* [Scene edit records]
*** Block opens ***

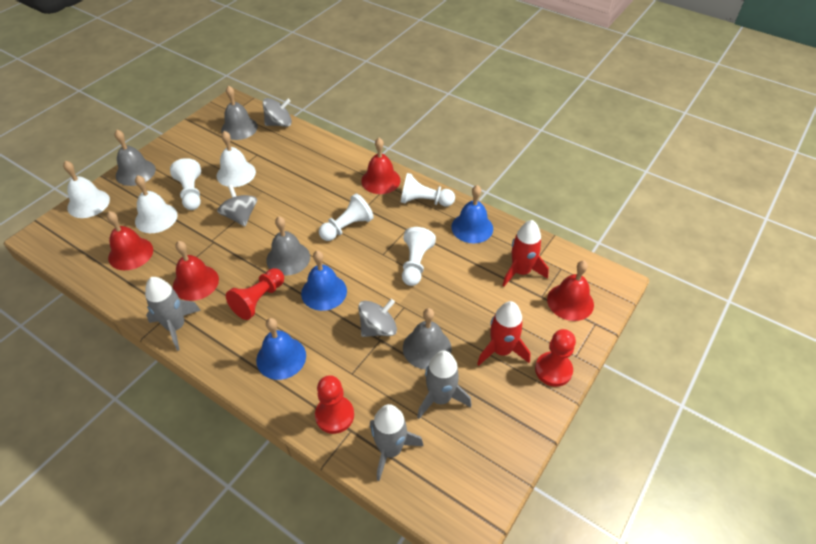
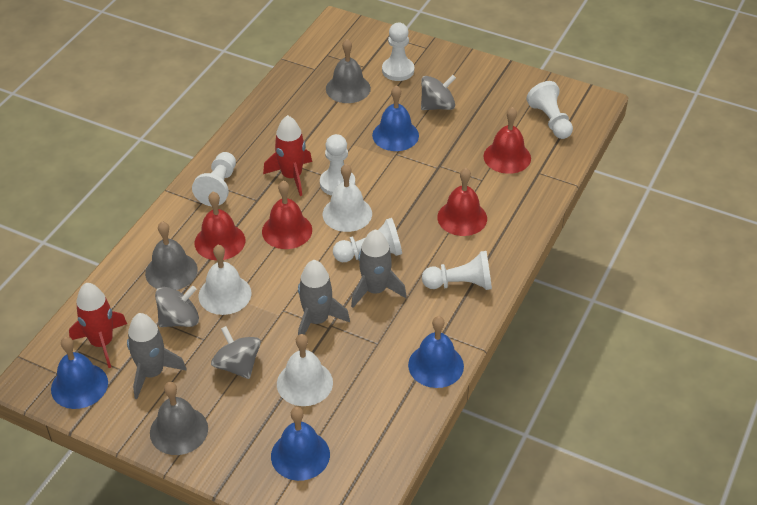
blue bell: 3 -> 4
grey bell: 4 -> 3
red pawn: 3 -> 0
white pawn: 4 -> 6

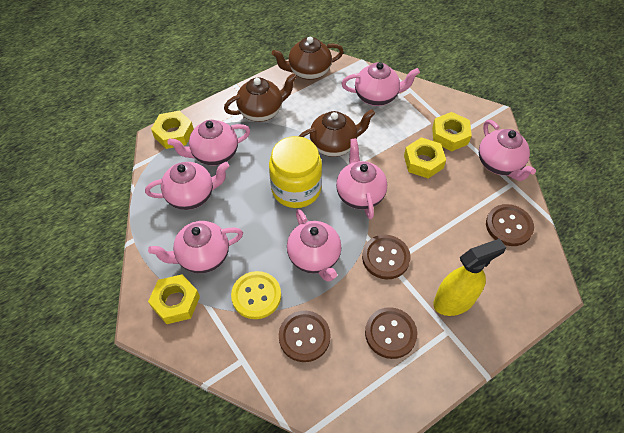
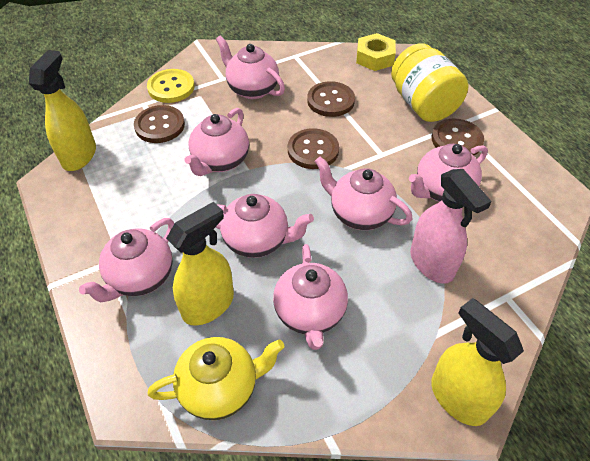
brown teapot: 3 -> 0
pink spray bottle: 0 -> 1
yellow nut: 4 -> 1
yellow spray bottle: 1 -> 3
yellow teapot: 0 -> 1

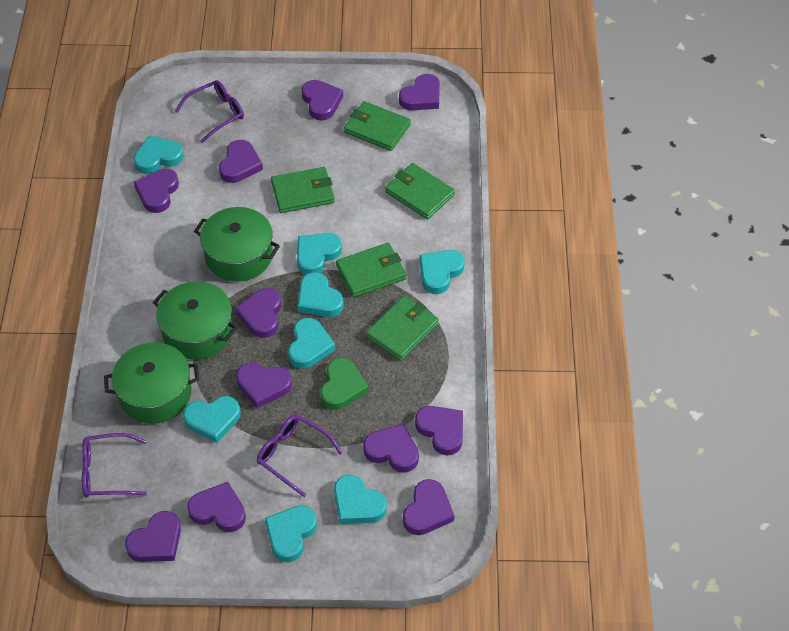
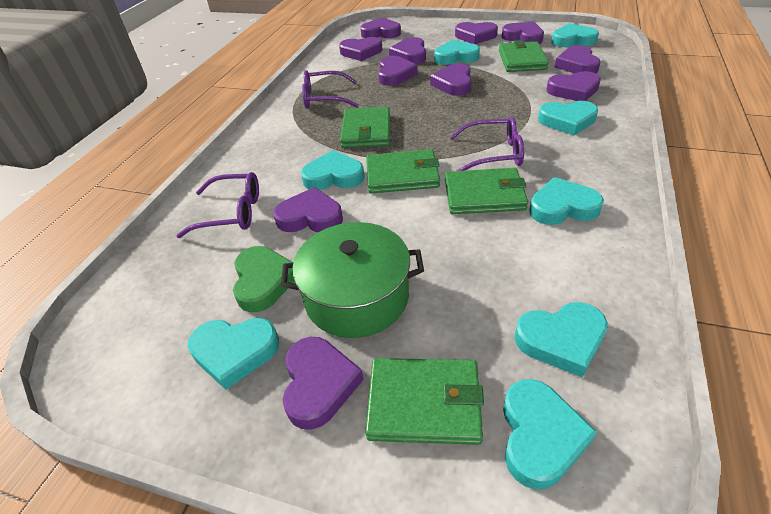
green pot: 3 -> 1

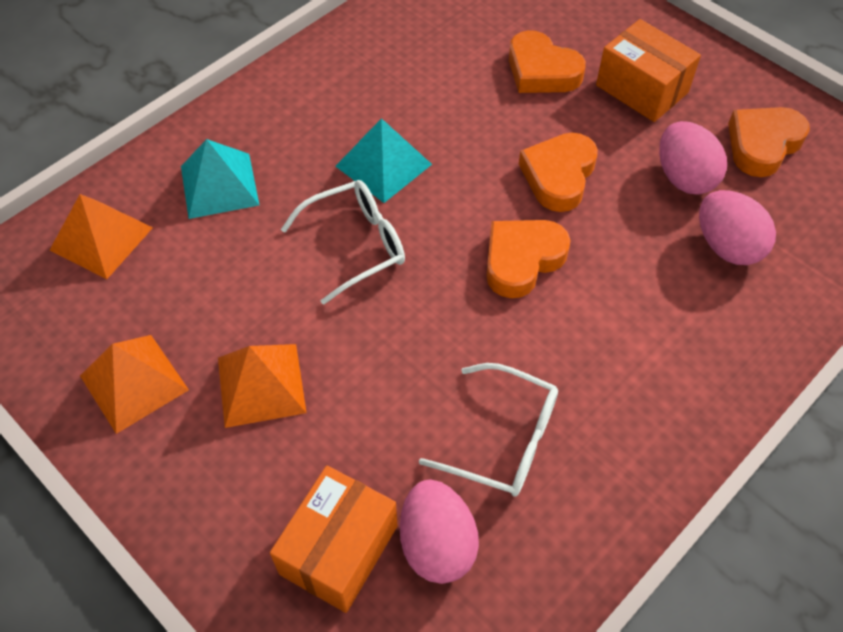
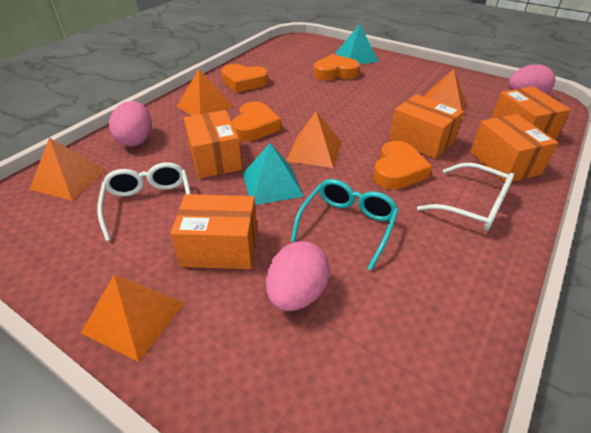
orange box: 2 -> 5
orange pyramid: 3 -> 5
turquoise glasses: 0 -> 1

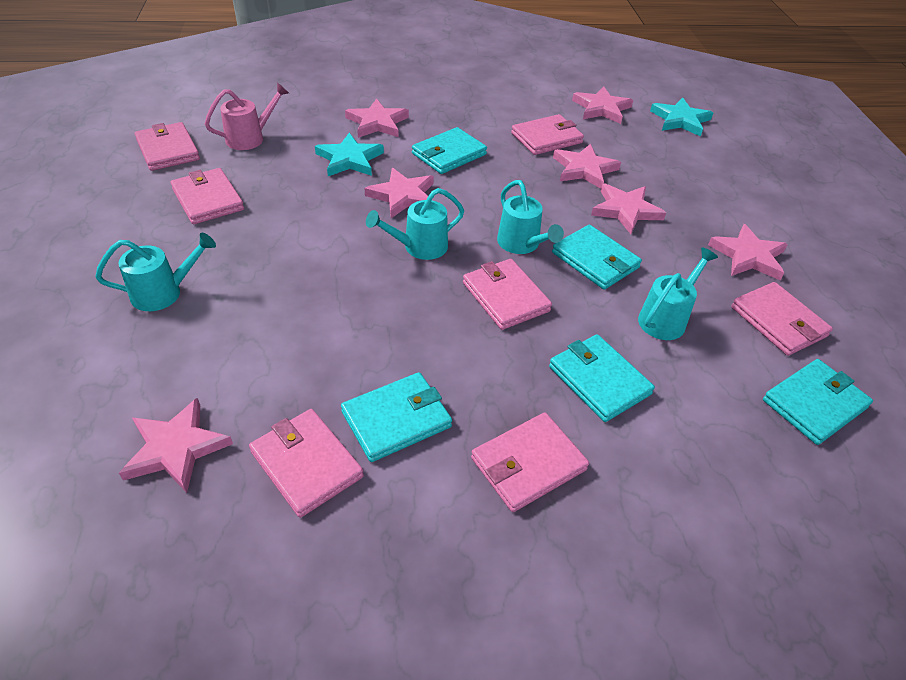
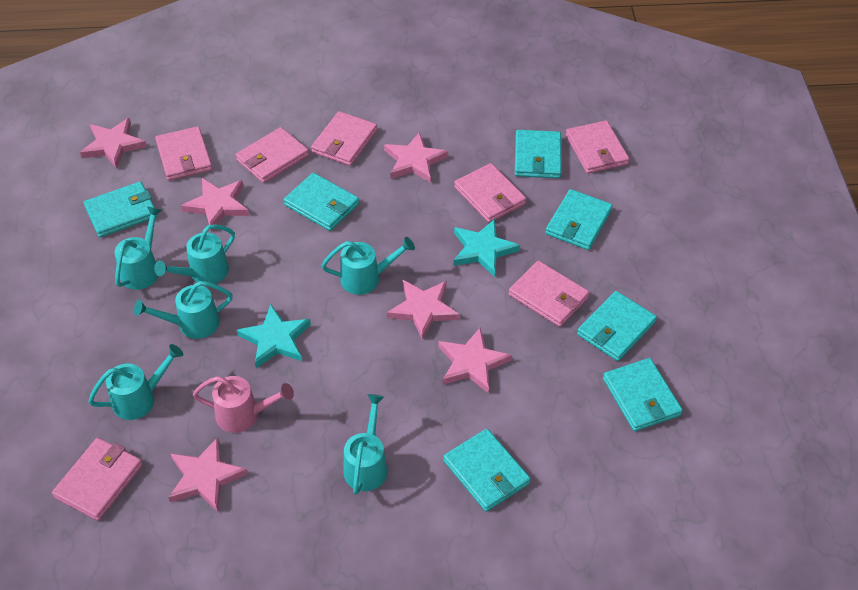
pink star: 7 -> 6
turquoise wallet: 5 -> 7
turquoise watering can: 4 -> 6

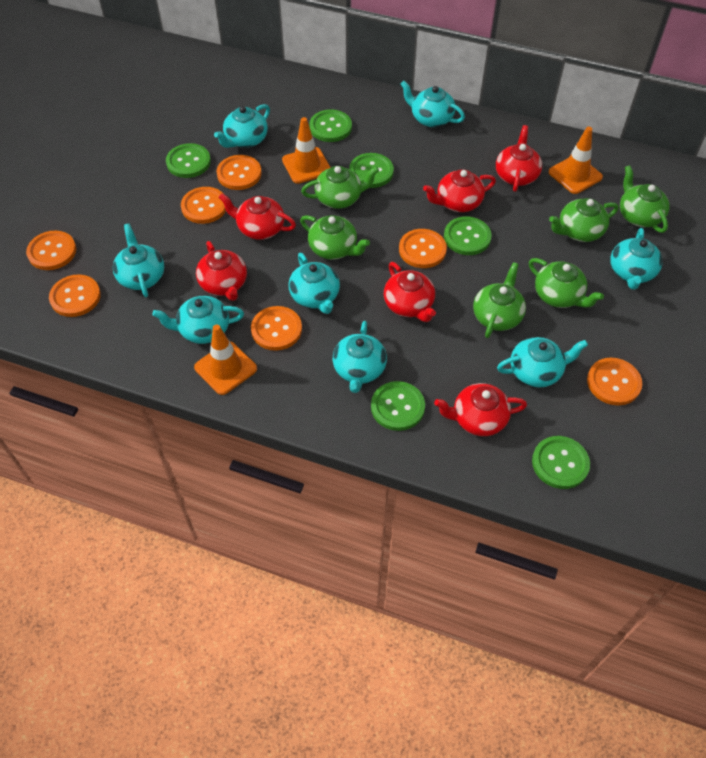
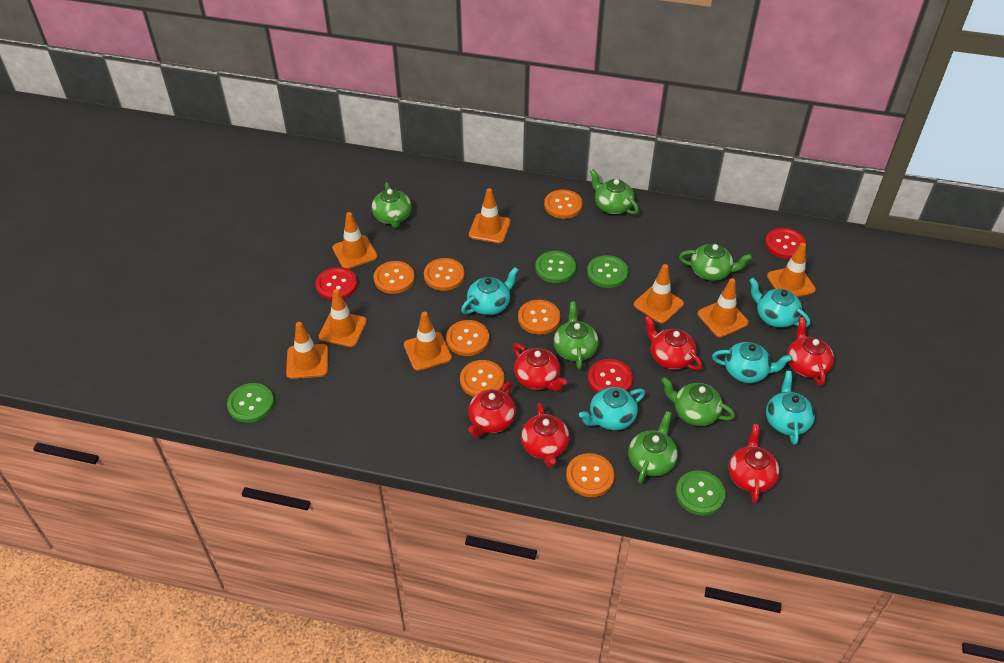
green button: 6 -> 4
orange traffic cone: 3 -> 8
red button: 0 -> 3
turquoise teapot: 8 -> 5

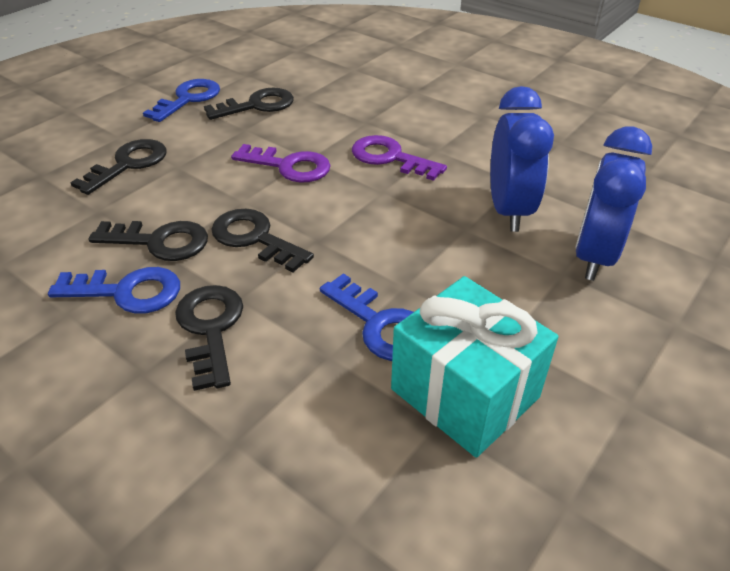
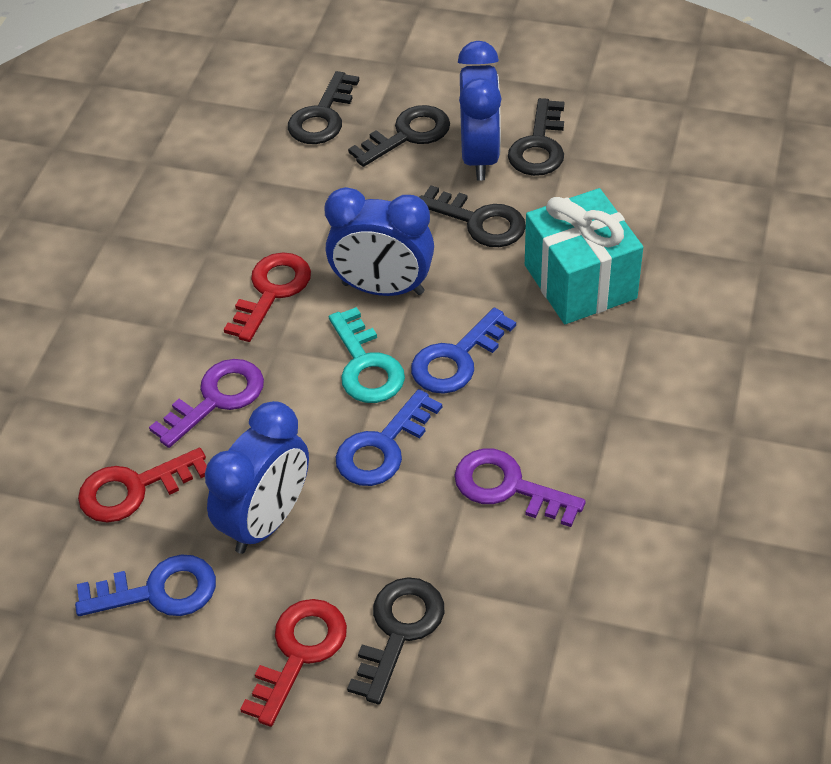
blue clock: 2 -> 3
red key: 0 -> 3
turquoise key: 0 -> 1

*** Block closes ***

* [Brief] Drop the images and repeat the data exactly.

* [Problem solution]
blue bell: 3 -> 4
grey bell: 4 -> 3
red pawn: 3 -> 0
white pawn: 4 -> 6

brown teapot: 3 -> 0
pink spray bottle: 0 -> 1
yellow nut: 4 -> 1
yellow spray bottle: 1 -> 3
yellow teapot: 0 -> 1

green pot: 3 -> 1

orange box: 2 -> 5
orange pyramid: 3 -> 5
turquoise glasses: 0 -> 1

pink star: 7 -> 6
turquoise wallet: 5 -> 7
turquoise watering can: 4 -> 6

green button: 6 -> 4
orange traffic cone: 3 -> 8
red button: 0 -> 3
turquoise teapot: 8 -> 5

blue clock: 2 -> 3
red key: 0 -> 3
turquoise key: 0 -> 1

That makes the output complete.